- _What you should do_
The answer is to contain only the line containing "J3 pin 2: COM -> PWR" and the lines after it through the last one, each reproduced exactly as it appears below.

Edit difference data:
*** Block opens ***
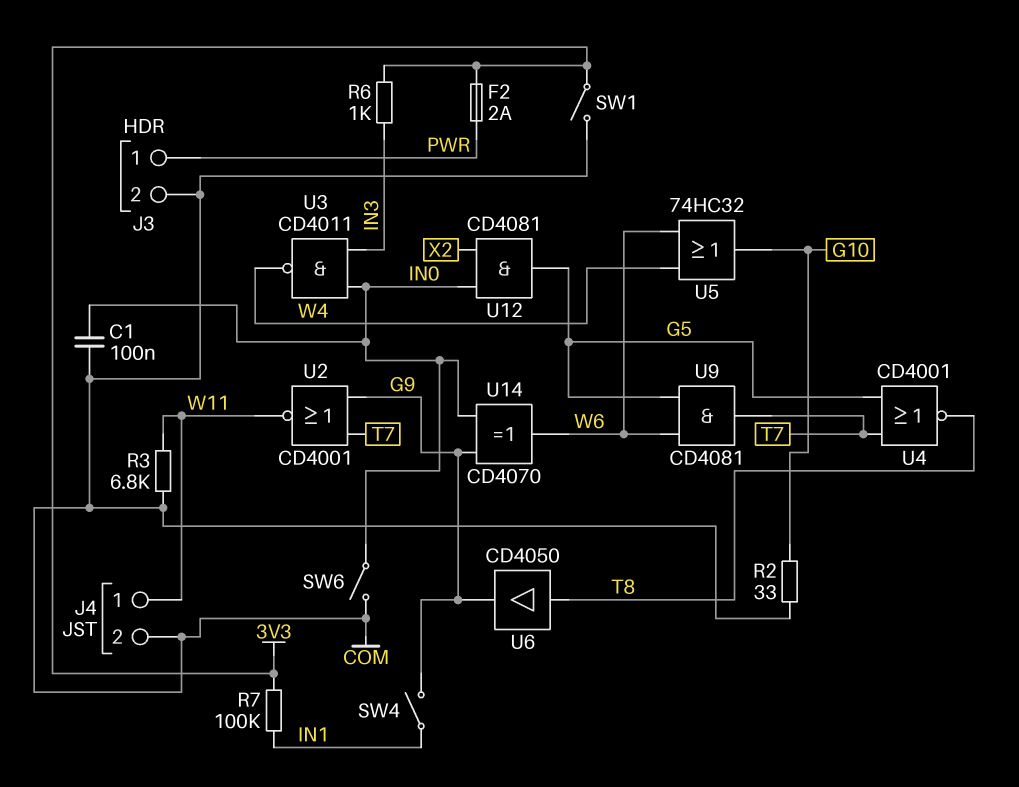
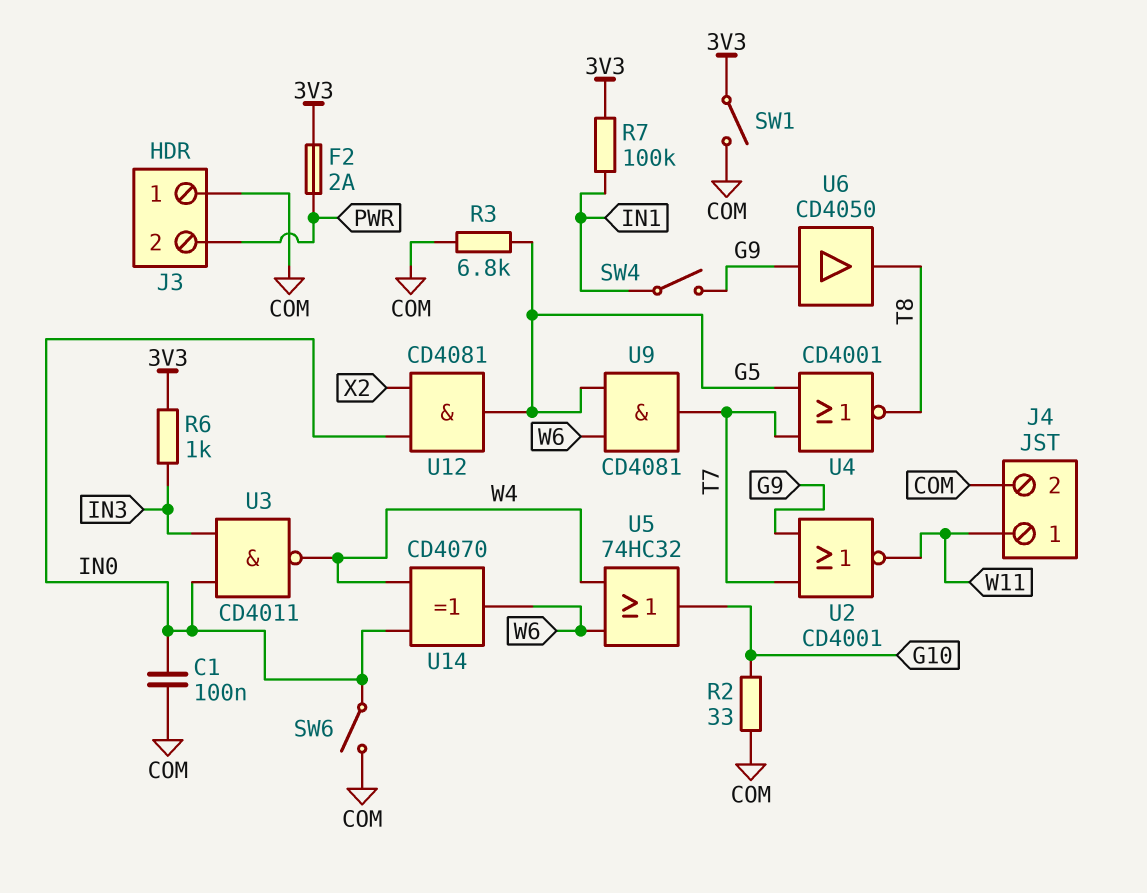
J3 pin 1: PWR -> COM
J3 pin 2: COM -> PWR
R3: 6.8k (COM, W11) -> 6.8k (COM, G5)
U6: buffer CD4050 (in T8, out G9) -> buffer CD4050 (in G9, out T8)
U14: XOR CD4070 (in G9, in IN0, out W6) -> XOR CD4070 (in IN0, in W4, out W6)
*** Block closes ***
- _Response for this exercise_
J3 pin 2: COM -> PWR
R3: 6.8k (COM, W11) -> 6.8k (COM, G5)
U6: buffer CD4050 (in T8, out G9) -> buffer CD4050 (in G9, out T8)
U14: XOR CD4070 (in G9, in IN0, out W6) -> XOR CD4070 (in IN0, in W4, out W6)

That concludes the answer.